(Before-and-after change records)
☆ ☆ ☆ ☆
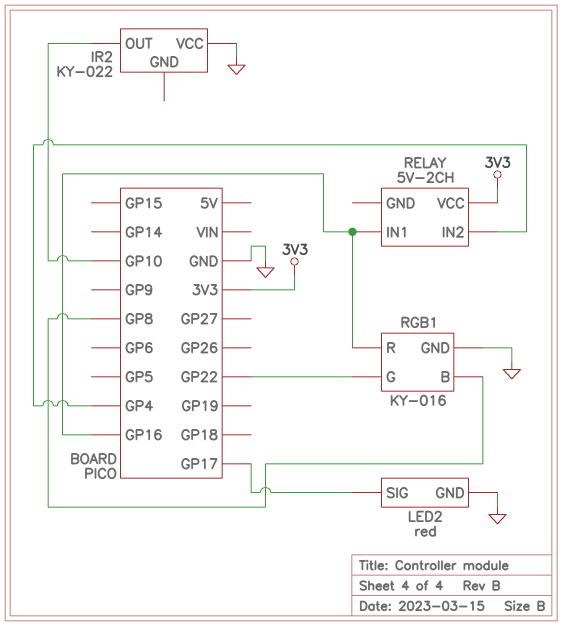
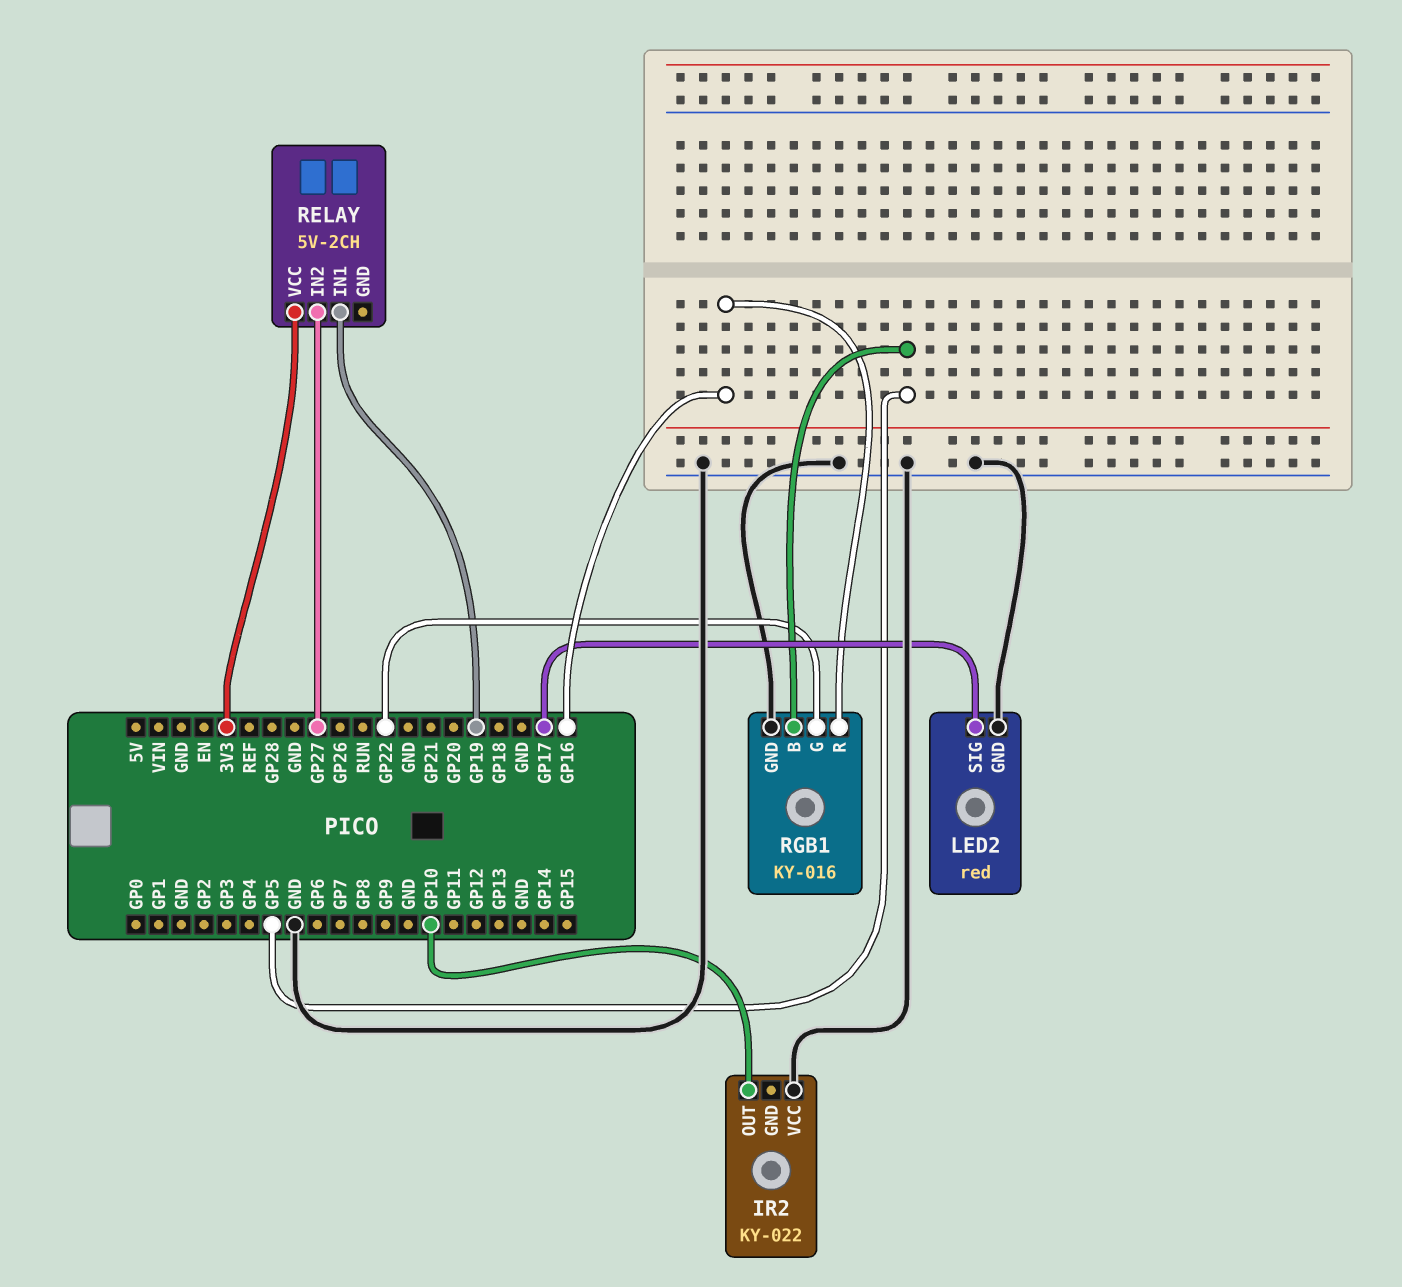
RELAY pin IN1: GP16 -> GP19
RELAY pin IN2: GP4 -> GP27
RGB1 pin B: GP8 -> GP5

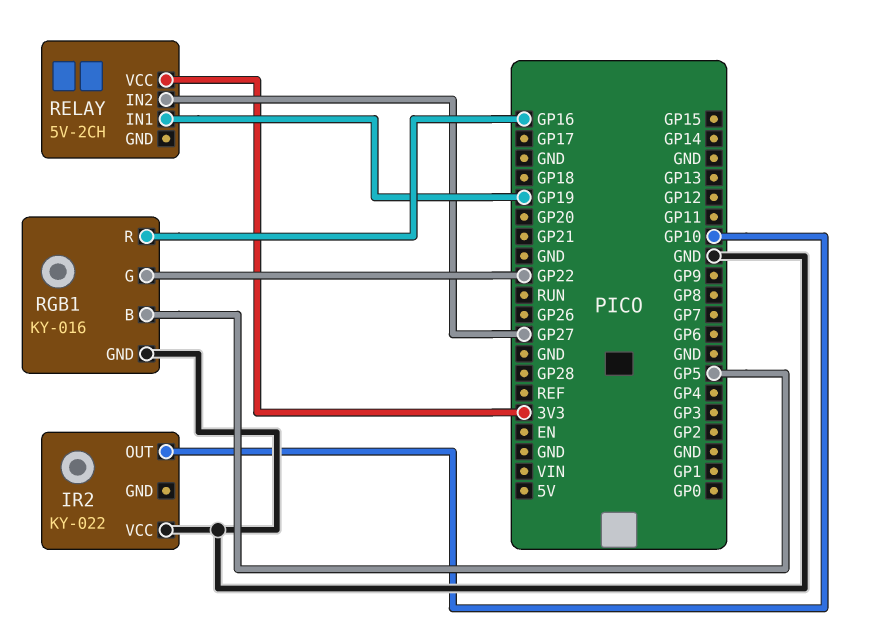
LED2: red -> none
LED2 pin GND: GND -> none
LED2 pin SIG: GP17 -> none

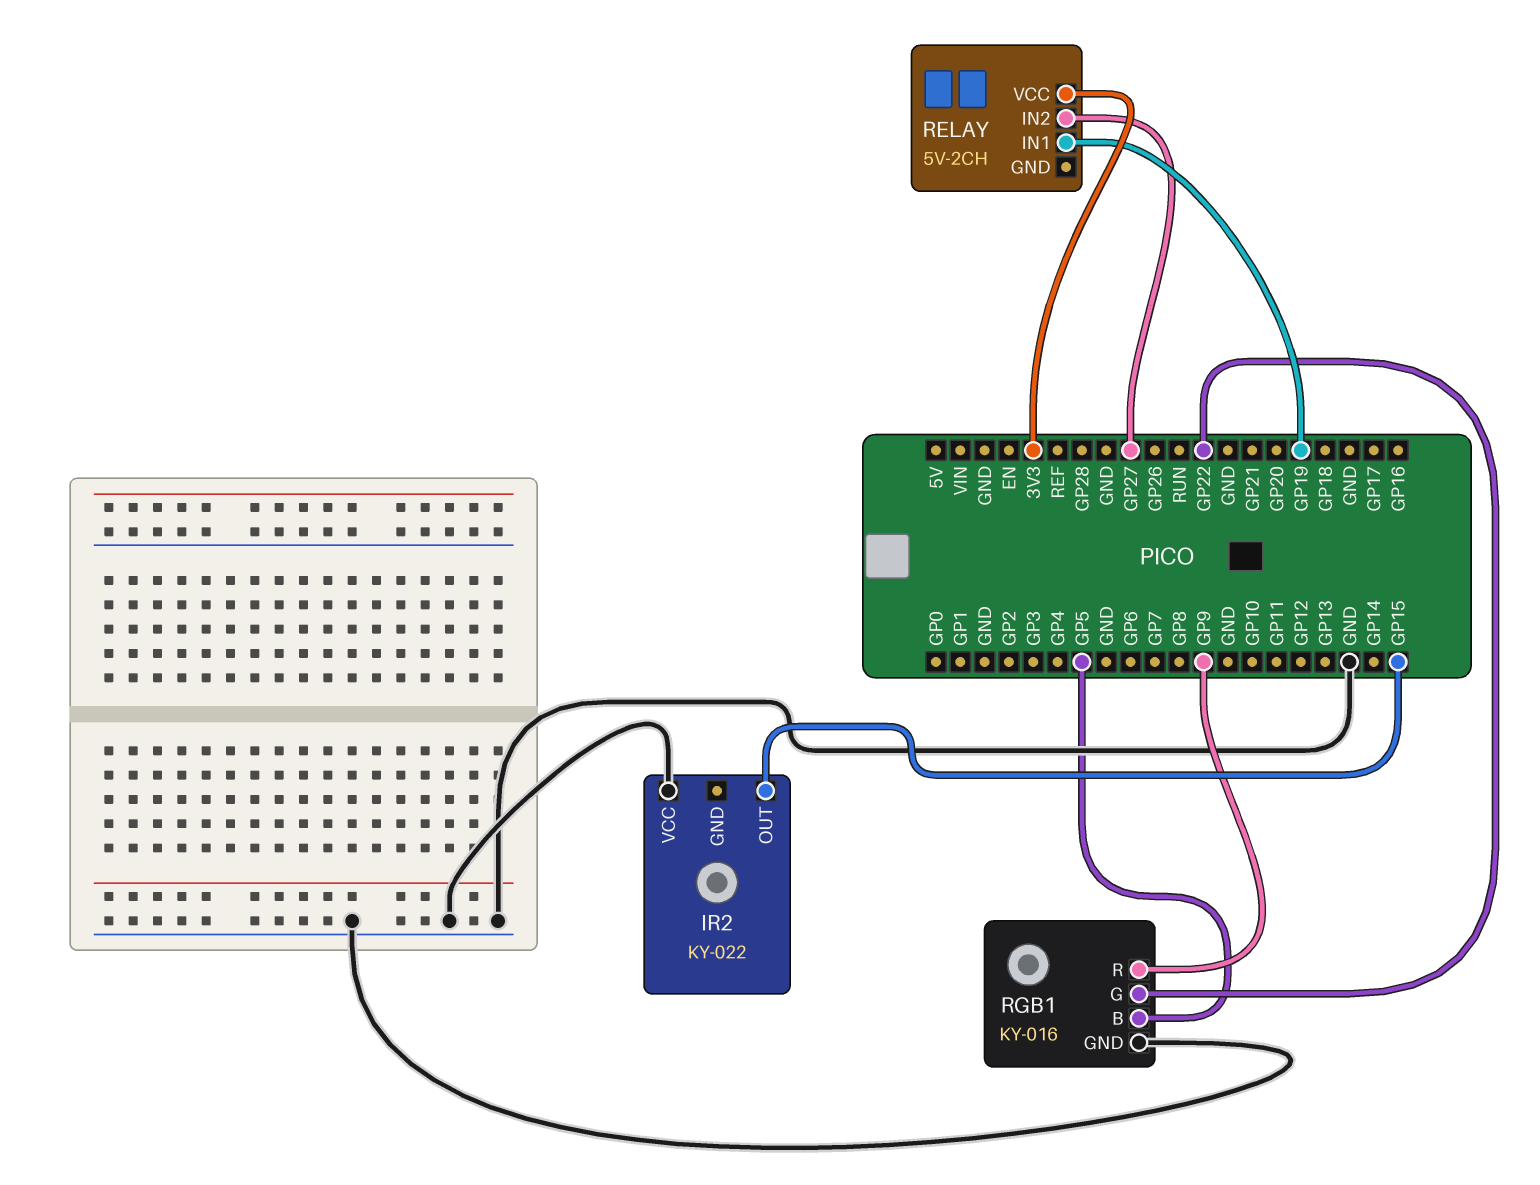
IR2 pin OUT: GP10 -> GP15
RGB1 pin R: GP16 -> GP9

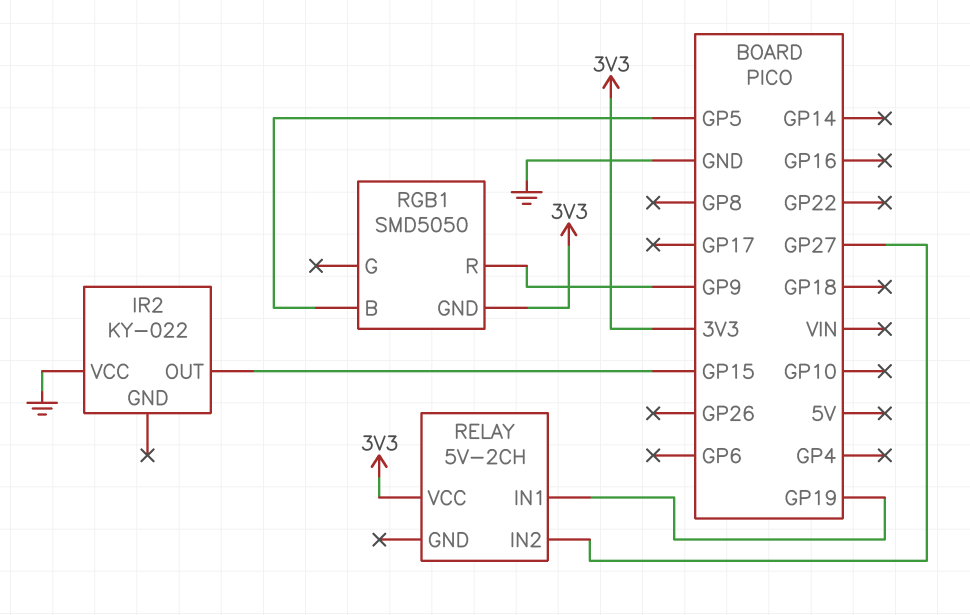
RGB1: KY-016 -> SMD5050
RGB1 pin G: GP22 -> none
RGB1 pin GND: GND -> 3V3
☆ ☆ ☆ ☆
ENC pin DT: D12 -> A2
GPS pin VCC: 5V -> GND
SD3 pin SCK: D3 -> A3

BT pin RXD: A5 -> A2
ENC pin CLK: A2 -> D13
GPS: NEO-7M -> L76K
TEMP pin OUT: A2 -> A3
☆ ☆ ☆ ☆
Which part of the entries opens with the line containing "RELAY pin IN1: GP16 -> GP19" and closes with the line containing "RGB1 pin GND: GND -> 3V3"? Output that part exactly, ends included, pictures excluded.

• Answer for this exercise:
RELAY pin IN1: GP16 -> GP19
RELAY pin IN2: GP4 -> GP27
RGB1 pin B: GP8 -> GP5

LED2: red -> none
LED2 pin GND: GND -> none
LED2 pin SIG: GP17 -> none

IR2 pin OUT: GP10 -> GP15
RGB1 pin R: GP16 -> GP9

RGB1: KY-016 -> SMD5050
RGB1 pin G: GP22 -> none
RGB1 pin GND: GND -> 3V3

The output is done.